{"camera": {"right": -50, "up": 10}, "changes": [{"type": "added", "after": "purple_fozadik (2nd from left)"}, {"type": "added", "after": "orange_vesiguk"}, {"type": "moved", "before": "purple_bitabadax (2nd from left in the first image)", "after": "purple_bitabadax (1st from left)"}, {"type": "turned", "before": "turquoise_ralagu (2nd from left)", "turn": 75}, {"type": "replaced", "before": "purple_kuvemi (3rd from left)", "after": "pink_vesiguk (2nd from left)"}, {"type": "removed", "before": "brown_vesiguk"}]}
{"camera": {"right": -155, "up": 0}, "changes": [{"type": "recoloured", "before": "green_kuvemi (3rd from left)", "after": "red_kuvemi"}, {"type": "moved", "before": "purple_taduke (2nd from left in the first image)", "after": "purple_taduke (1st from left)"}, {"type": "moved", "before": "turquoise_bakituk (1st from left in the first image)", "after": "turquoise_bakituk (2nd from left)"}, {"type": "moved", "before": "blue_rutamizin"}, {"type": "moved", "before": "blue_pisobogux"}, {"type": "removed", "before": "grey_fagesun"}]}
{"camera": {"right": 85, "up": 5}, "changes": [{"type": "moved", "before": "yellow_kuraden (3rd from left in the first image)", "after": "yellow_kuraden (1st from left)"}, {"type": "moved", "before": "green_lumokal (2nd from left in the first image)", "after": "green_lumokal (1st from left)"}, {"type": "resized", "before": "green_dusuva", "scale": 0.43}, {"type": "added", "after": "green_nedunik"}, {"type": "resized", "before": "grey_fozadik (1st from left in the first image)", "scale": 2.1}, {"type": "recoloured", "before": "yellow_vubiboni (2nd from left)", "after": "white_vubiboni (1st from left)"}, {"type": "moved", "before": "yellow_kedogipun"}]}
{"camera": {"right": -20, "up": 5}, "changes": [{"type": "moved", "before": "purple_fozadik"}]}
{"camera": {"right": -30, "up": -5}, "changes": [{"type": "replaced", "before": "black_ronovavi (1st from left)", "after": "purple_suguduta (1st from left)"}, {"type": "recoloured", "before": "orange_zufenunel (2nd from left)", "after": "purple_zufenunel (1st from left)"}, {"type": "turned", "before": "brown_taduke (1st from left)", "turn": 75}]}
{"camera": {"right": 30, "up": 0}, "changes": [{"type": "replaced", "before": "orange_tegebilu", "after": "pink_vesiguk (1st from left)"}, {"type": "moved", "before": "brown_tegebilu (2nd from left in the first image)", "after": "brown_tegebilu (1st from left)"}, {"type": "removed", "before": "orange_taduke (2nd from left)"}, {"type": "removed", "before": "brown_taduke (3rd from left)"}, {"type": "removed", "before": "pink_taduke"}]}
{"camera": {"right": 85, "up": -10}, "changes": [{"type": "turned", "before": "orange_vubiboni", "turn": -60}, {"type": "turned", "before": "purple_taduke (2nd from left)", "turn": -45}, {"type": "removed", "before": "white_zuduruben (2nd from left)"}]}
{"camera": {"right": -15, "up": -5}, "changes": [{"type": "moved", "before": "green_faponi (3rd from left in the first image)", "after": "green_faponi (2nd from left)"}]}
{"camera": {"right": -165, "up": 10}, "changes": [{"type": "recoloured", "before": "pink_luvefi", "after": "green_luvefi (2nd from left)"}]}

# [TASK PROMPT]
From the listing above, extract every line exactly as it stands.

# [SOLUTION FOR THIS PROBLEM]
{"camera": {"right": -50, "up": 10}, "changes": [{"type": "added", "after": "purple_fozadik (2nd from left)"}, {"type": "added", "after": "orange_vesiguk"}, {"type": "moved", "before": "purple_bitabadax (2nd from left in the first image)", "after": "purple_bitabadax (1st from left)"}, {"type": "turned", "before": "turquoise_ralagu (2nd from left)", "turn": 75}, {"type": "replaced", "before": "purple_kuvemi (3rd from left)", "after": "pink_vesiguk (2nd from left)"}, {"type": "removed", "before": "brown_vesiguk"}]}
{"camera": {"right": -155, "up": 0}, "changes": [{"type": "recoloured", "before": "green_kuvemi (3rd from left)", "after": "red_kuvemi"}, {"type": "moved", "before": "purple_taduke (2nd from left in the first image)", "after": "purple_taduke (1st from left)"}, {"type": "moved", "before": "turquoise_bakituk (1st from left in the first image)", "after": "turquoise_bakituk (2nd from left)"}, {"type": "moved", "before": "blue_rutamizin"}, {"type": "moved", "before": "blue_pisobogux"}, {"type": "removed", "before": "grey_fagesun"}]}
{"camera": {"right": 85, "up": 5}, "changes": [{"type": "moved", "before": "yellow_kuraden (3rd from left in the first image)", "after": "yellow_kuraden (1st from left)"}, {"type": "moved", "before": "green_lumokal (2nd from left in the first image)", "after": "green_lumokal (1st from left)"}, {"type": "resized", "before": "green_dusuva", "scale": 0.43}, {"type": "added", "after": "green_nedunik"}, {"type": "resized", "before": "grey_fozadik (1st from left in the first image)", "scale": 2.1}, {"type": "recoloured", "before": "yellow_vubiboni (2nd from left)", "after": "white_vubiboni (1st from left)"}, {"type": "moved", "before": "yellow_kedogipun"}]}
{"camera": {"right": -20, "up": 5}, "changes": [{"type": "moved", "before": "purple_fozadik"}]}
{"camera": {"right": -30, "up": -5}, "changes": [{"type": "replaced", "before": "black_ronovavi (1st from left)", "after": "purple_suguduta (1st from left)"}, {"type": "recoloured", "before": "orange_zufenunel (2nd from left)", "after": "purple_zufenunel (1st from left)"}, {"type": "turned", "before": "brown_taduke (1st from left)", "turn": 75}]}
{"camera": {"right": 30, "up": 0}, "changes": [{"type": "replaced", "before": "orange_tegebilu", "after": "pink_vesiguk (1st from left)"}, {"type": "moved", "before": "brown_tegebilu (2nd from left in the first image)", "after": "brown_tegebilu (1st from left)"}, {"type": "removed", "before": "orange_taduke (2nd from left)"}, {"type": "removed", "before": "brown_taduke (3rd from left)"}, {"type": "removed", "before": "pink_taduke"}]}
{"camera": {"right": 85, "up": -10}, "changes": [{"type": "turned", "before": "orange_vubiboni", "turn": -60}, {"type": "turned", "before": "purple_taduke (2nd from left)", "turn": -45}, {"type": "removed", "before": "white_zuduruben (2nd from left)"}]}
{"camera": {"right": -15, "up": -5}, "changes": [{"type": "moved", "before": "green_faponi (3rd from left in the first image)", "after": "green_faponi (2nd from left)"}]}
{"camera": {"right": -165, "up": 10}, "changes": [{"type": "recoloured", "before": "pink_luvefi", "after": "green_luvefi (2nd from left)"}]}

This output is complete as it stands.